■ **Dataset records**:
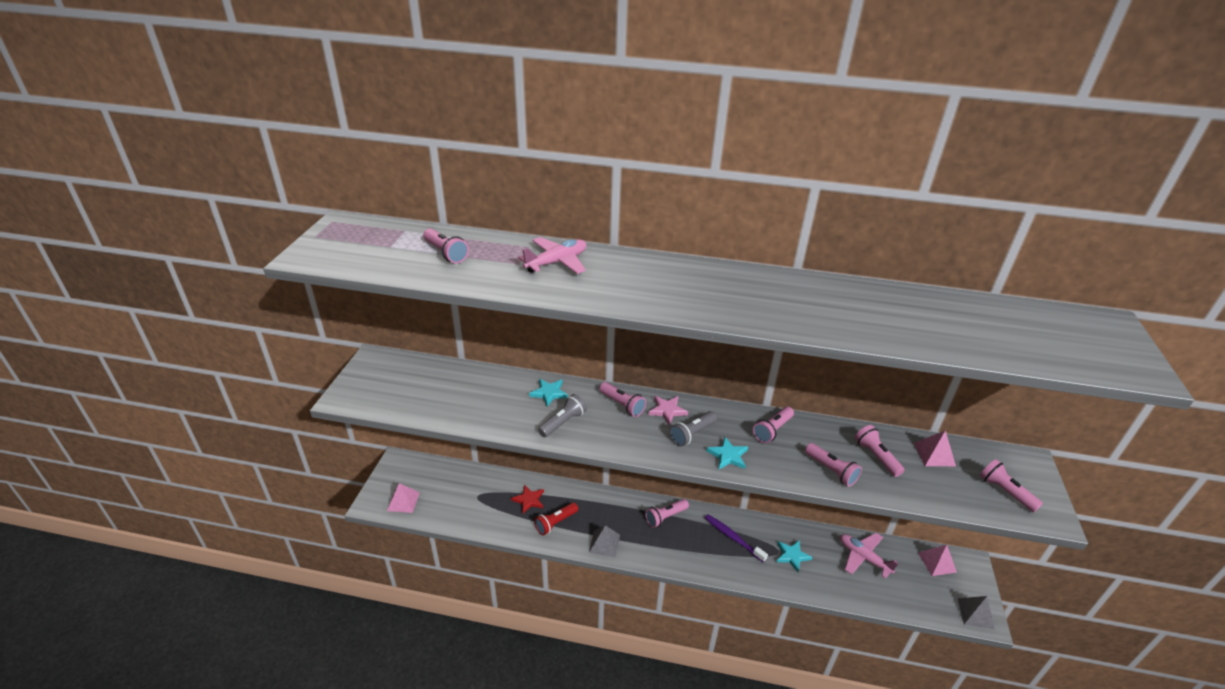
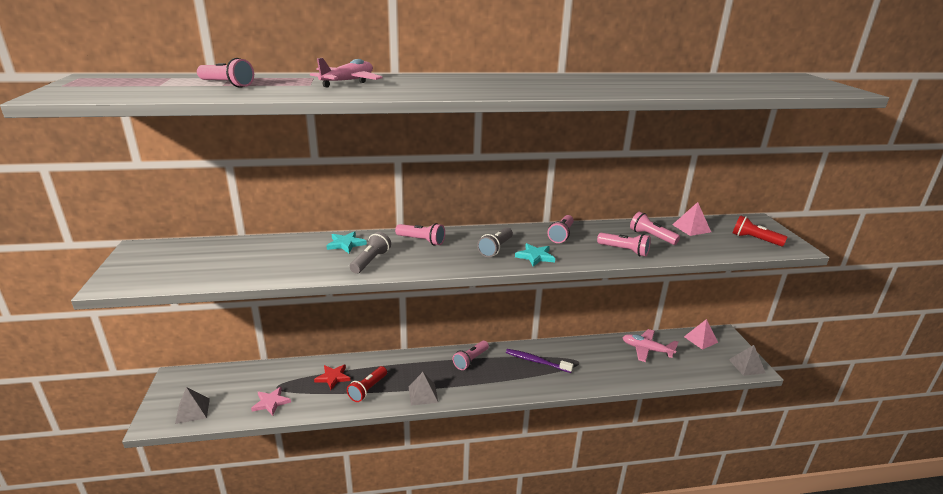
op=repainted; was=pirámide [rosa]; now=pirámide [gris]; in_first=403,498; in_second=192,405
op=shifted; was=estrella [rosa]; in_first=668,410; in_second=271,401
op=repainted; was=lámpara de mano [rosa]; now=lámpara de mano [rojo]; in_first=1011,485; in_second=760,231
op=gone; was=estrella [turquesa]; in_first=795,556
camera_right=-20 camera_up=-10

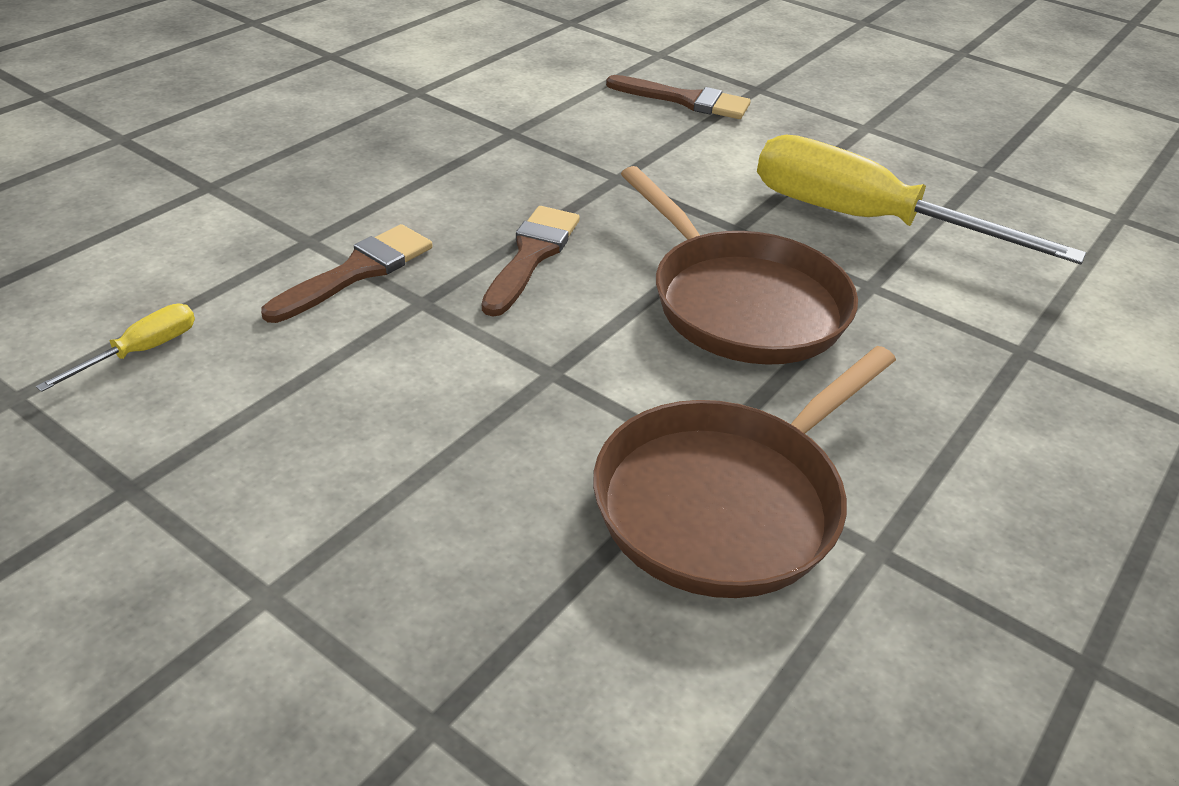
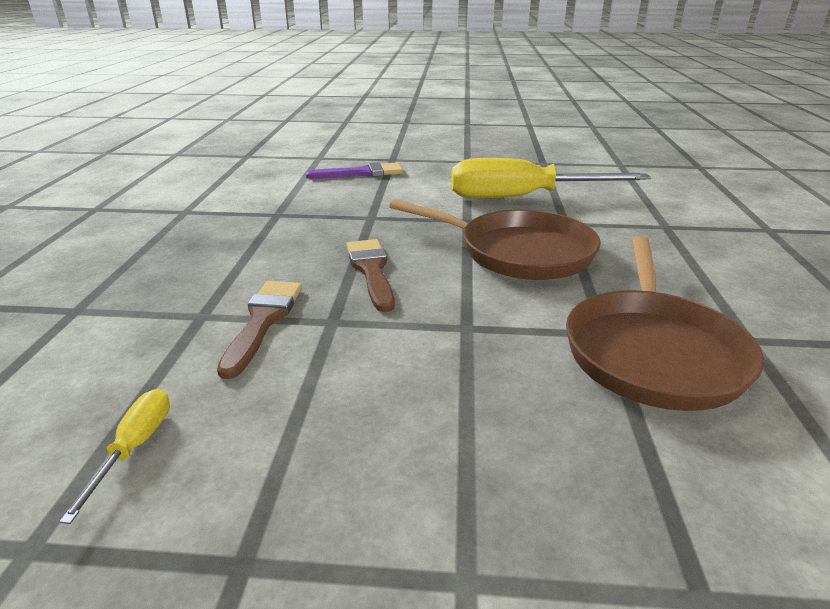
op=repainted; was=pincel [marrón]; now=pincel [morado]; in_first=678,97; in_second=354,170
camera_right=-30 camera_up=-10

■ **The task**: Search the entries for "estrella" and copy out each line that has it.

■ **Response**:
op=shifted; was=estrella [rosa]; in_first=668,410; in_second=271,401
op=gone; was=estrella [turquesa]; in_first=795,556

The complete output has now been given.